Exactly the lines below from the one with "TFT: ST7789 -> ST7735" up to and including the one with "TFT pin DC: D7 -> TX" make up the answer, with nothing else added.

# Materials provided
⟨

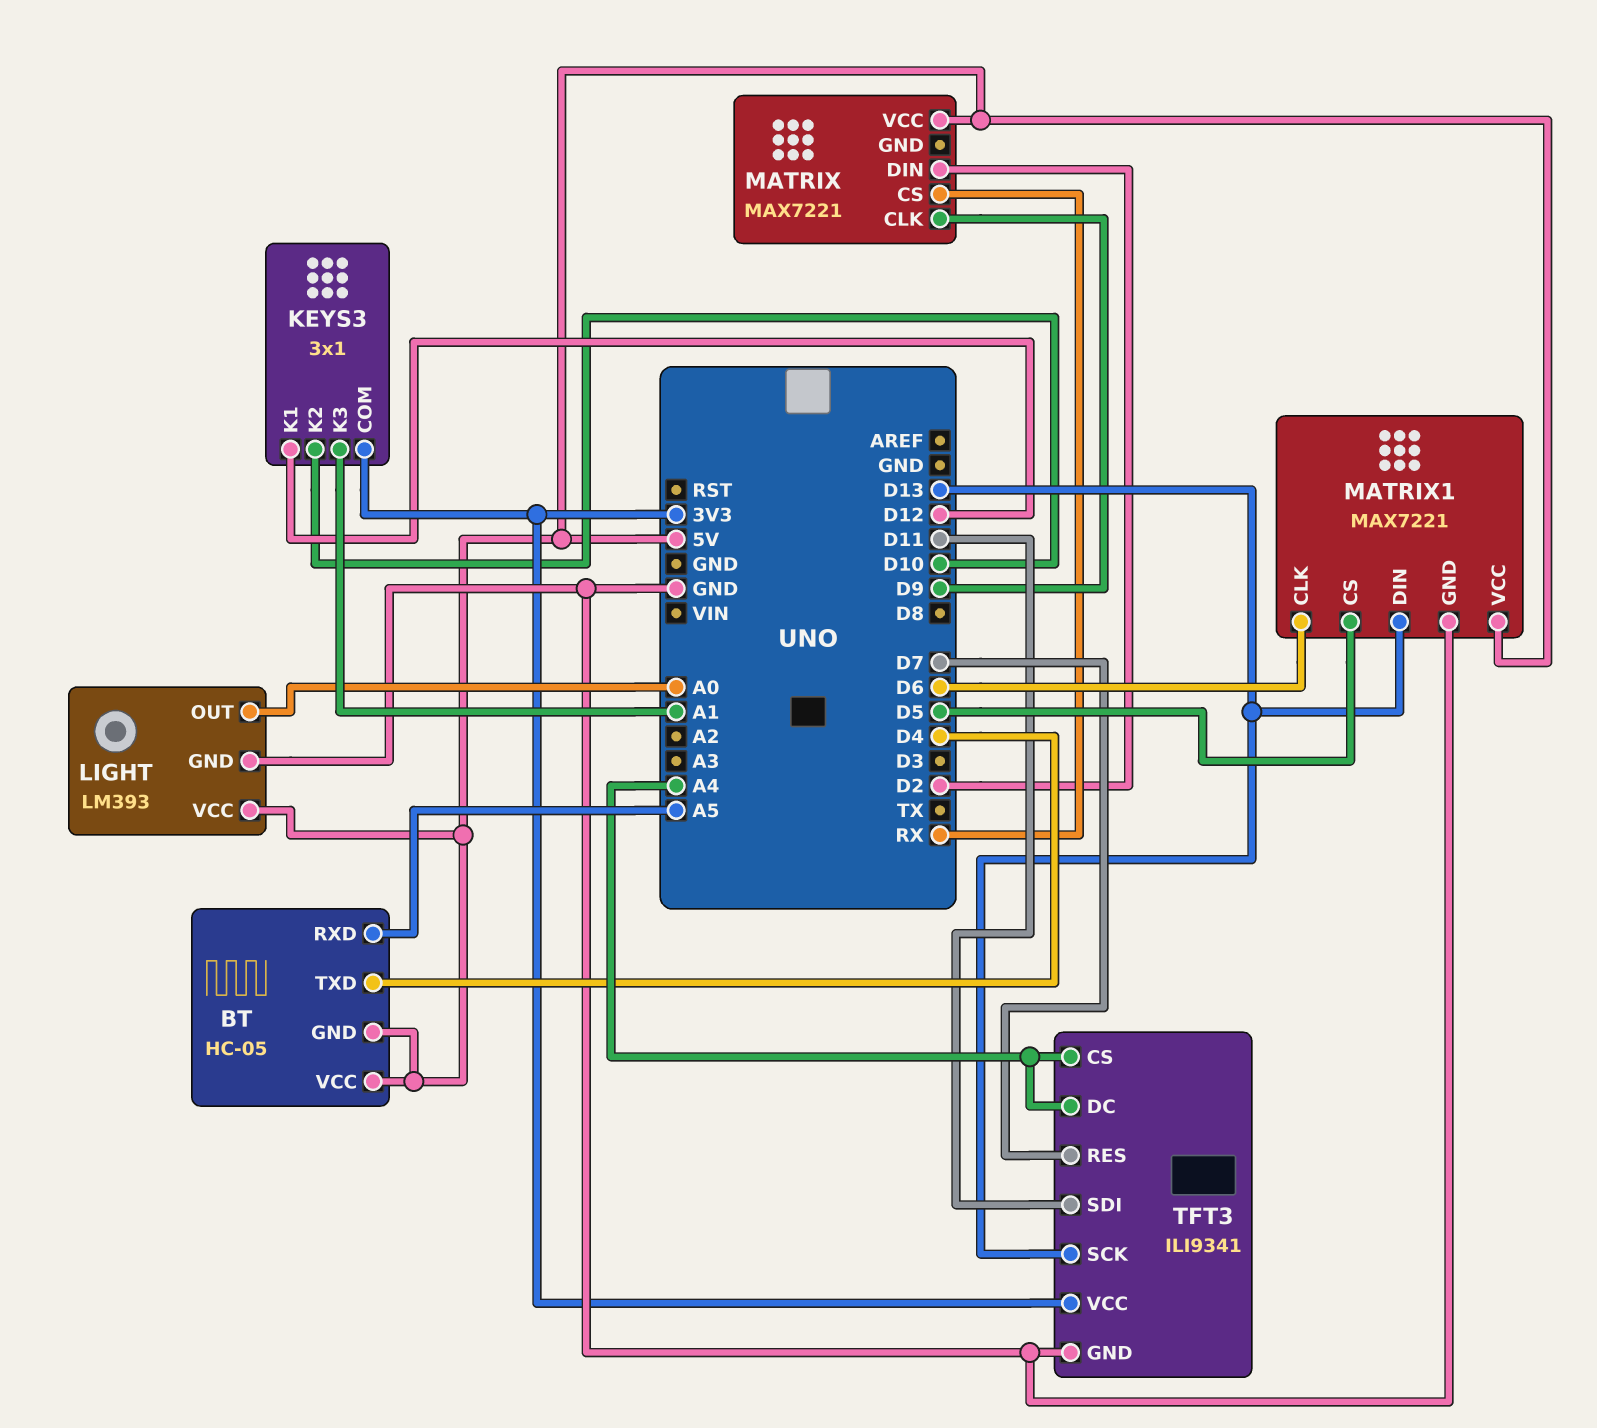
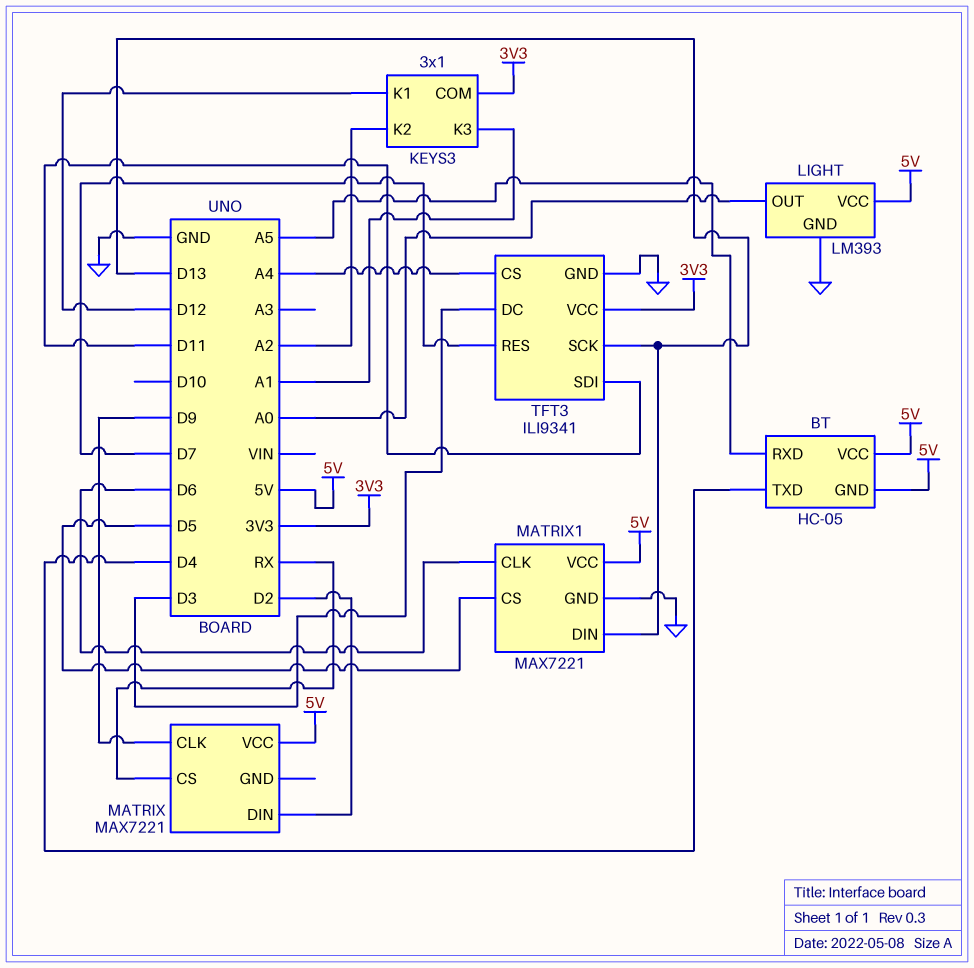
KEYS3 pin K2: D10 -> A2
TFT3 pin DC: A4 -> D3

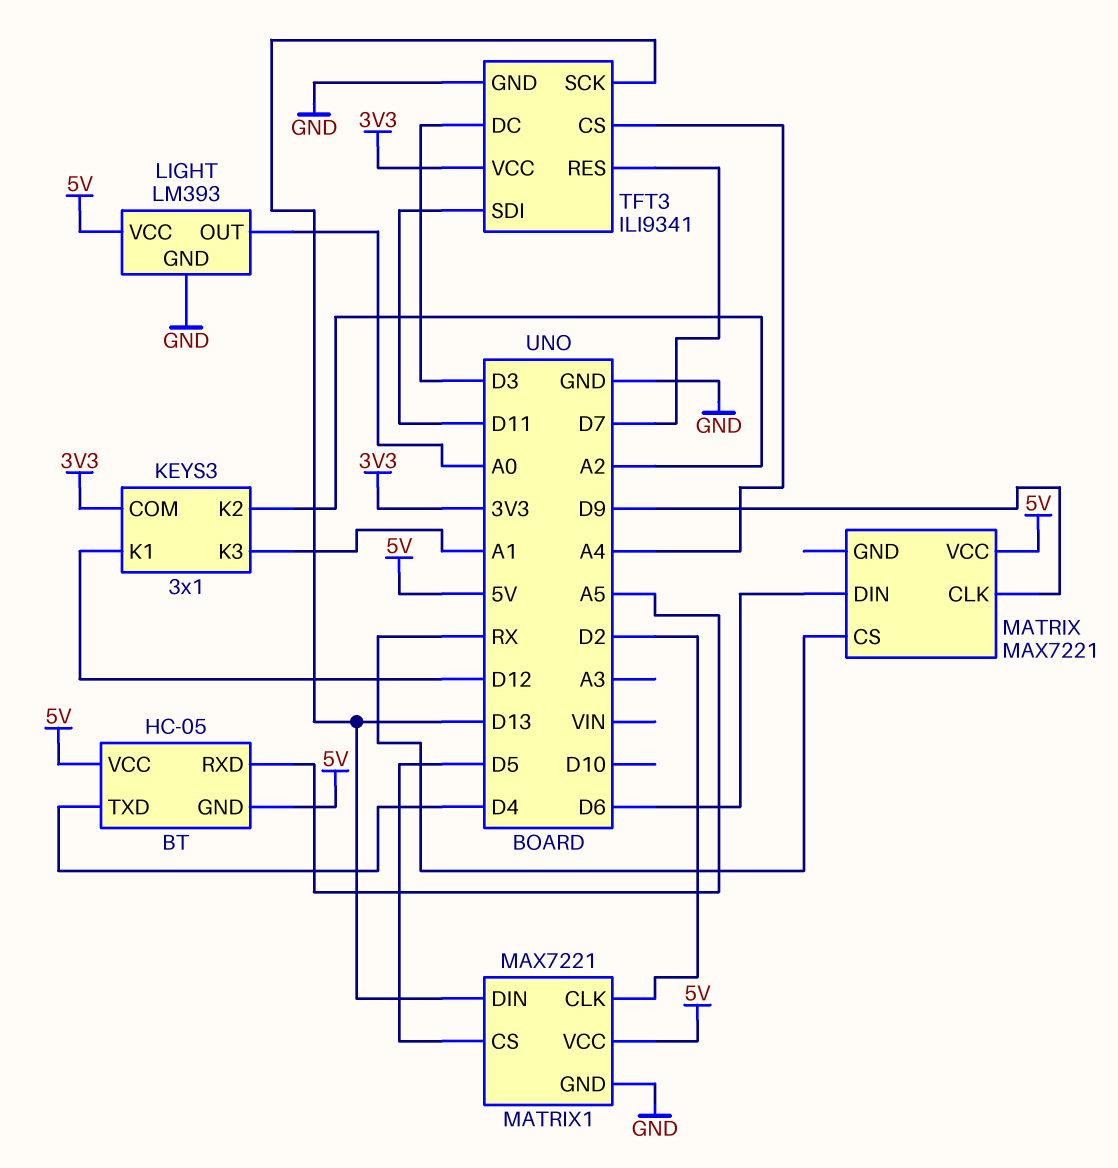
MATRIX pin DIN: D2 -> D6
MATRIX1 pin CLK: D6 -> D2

⟩
⟨

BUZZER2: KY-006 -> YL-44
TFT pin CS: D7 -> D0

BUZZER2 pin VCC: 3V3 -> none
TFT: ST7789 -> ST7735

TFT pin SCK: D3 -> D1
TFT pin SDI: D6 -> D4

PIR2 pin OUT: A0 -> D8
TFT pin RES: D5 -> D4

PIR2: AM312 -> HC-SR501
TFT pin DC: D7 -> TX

⟩

# Completed exercise
TFT: ST7789 -> ST7735

TFT pin SCK: D3 -> D1
TFT pin SDI: D6 -> D4

PIR2 pin OUT: A0 -> D8
TFT pin RES: D5 -> D4

PIR2: AM312 -> HC-SR501
TFT pin DC: D7 -> TX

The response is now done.